■ **TASK OBJECTIVE**
Look for "RY1 pin COIL-: NET4 -> GND" in the records below, then copy that line and every line after it, exactly and with nothing added.

■ **ENTRIES SHOWN**
┌──

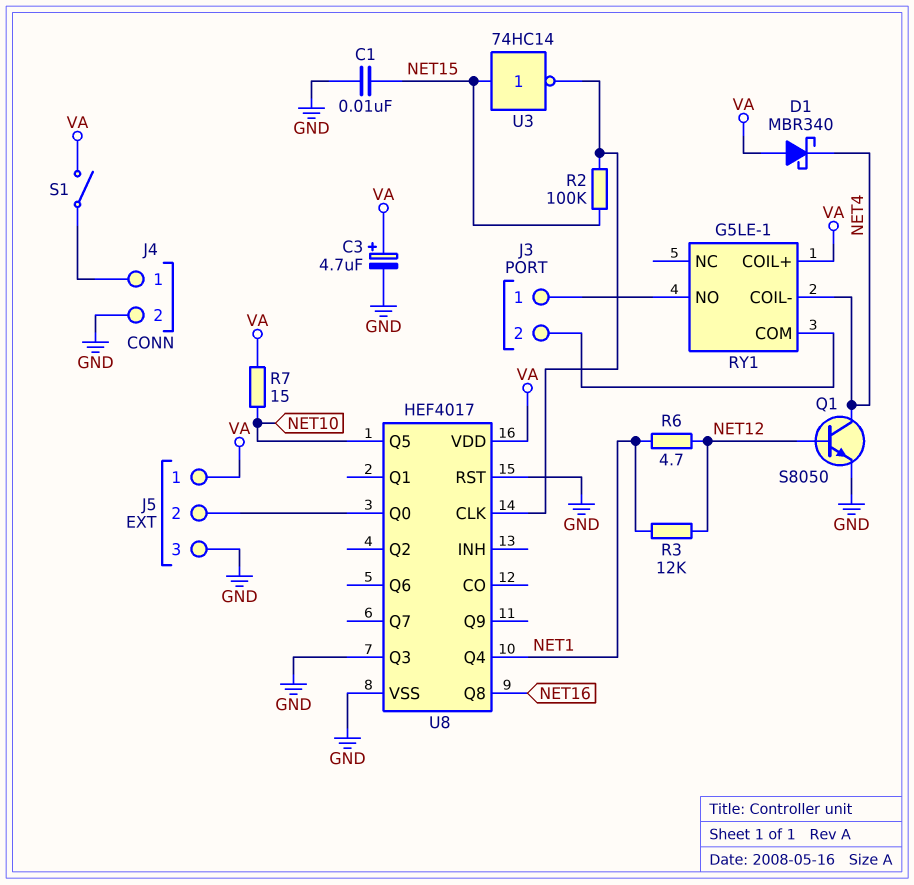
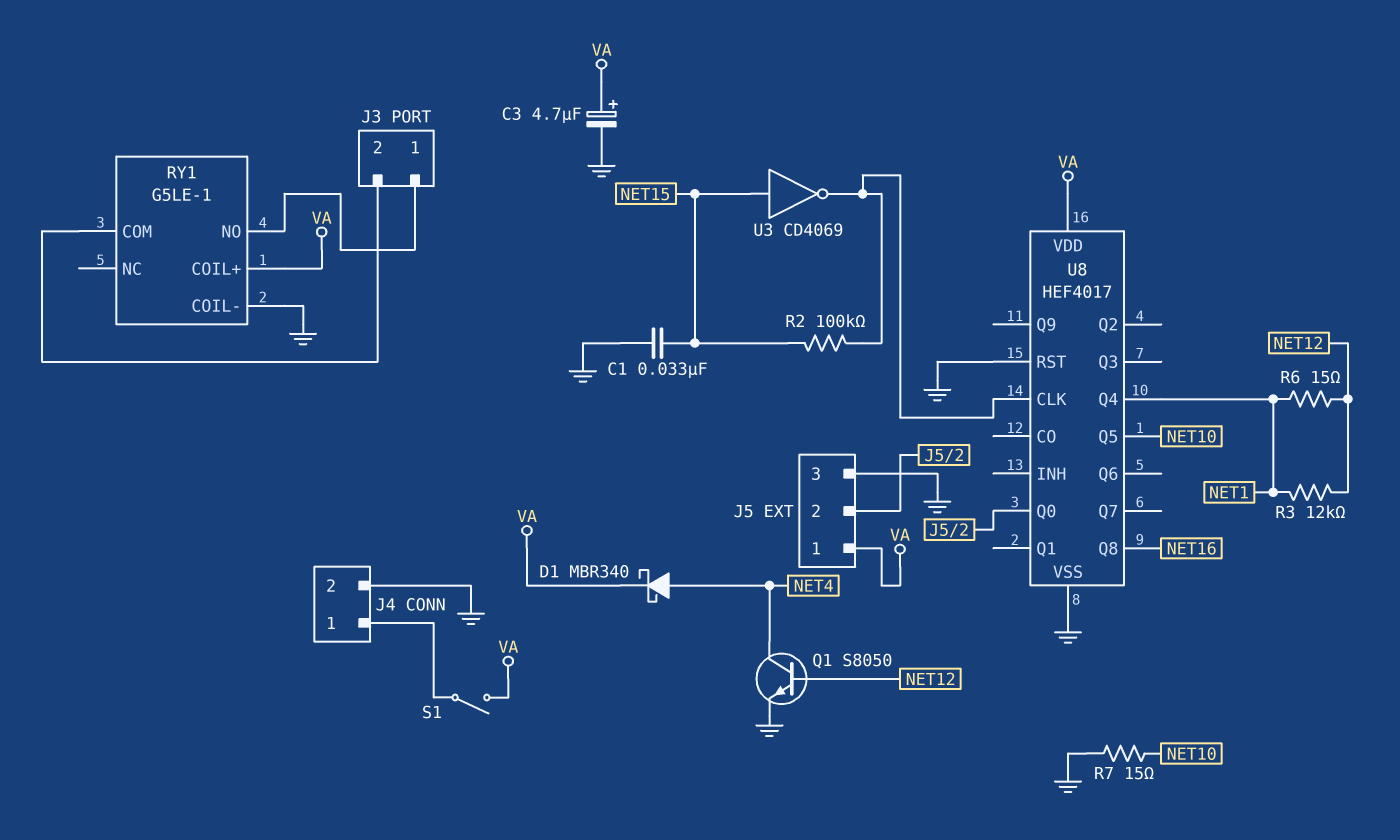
C1: 10nF (GND, NET15) -> 33nF (GND, NET15)
D1: schottky MBR340 (A VA, K NET4) -> schottky MBR340 (A NET4, K VA)
R6: 4.7 (NET1, NET12) -> 15 (NET1, NET12)
R7: 15 (NET10, VA) -> 15 (GND, NET10)
RY1 pin COIL-: NET4 -> GND
U3: NOT 74HC14 (in NET15, out U8/CLK) -> NOT CD4069 (in NET15, out U8/CLK)
U8 pin Q3: GND -> none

└──

■ **REPLY TO THE TASK**
RY1 pin COIL-: NET4 -> GND
U3: NOT 74HC14 (in NET15, out U8/CLK) -> NOT CD4069 (in NET15, out U8/CLK)
U8 pin Q3: GND -> none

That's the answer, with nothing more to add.